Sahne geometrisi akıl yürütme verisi
┌──

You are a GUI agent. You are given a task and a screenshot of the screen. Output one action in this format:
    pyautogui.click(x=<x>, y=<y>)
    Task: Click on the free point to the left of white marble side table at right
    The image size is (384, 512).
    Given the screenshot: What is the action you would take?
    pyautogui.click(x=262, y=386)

└──

Kayıtların bütün satırlarını hiçbir değişiklik yapmadan alıntılayın.

You are a GUI agent. You are given a task and a screenshot of the screen. Output one action in this format:
    pyautogui.click(x=<x>, y=<y>)
    Task: Click on the free point to the left of white marble side table at right
    The image size is (384, 512).
    Given the screenshot: What is the action you would take?
    pyautogui.click(x=262, y=386)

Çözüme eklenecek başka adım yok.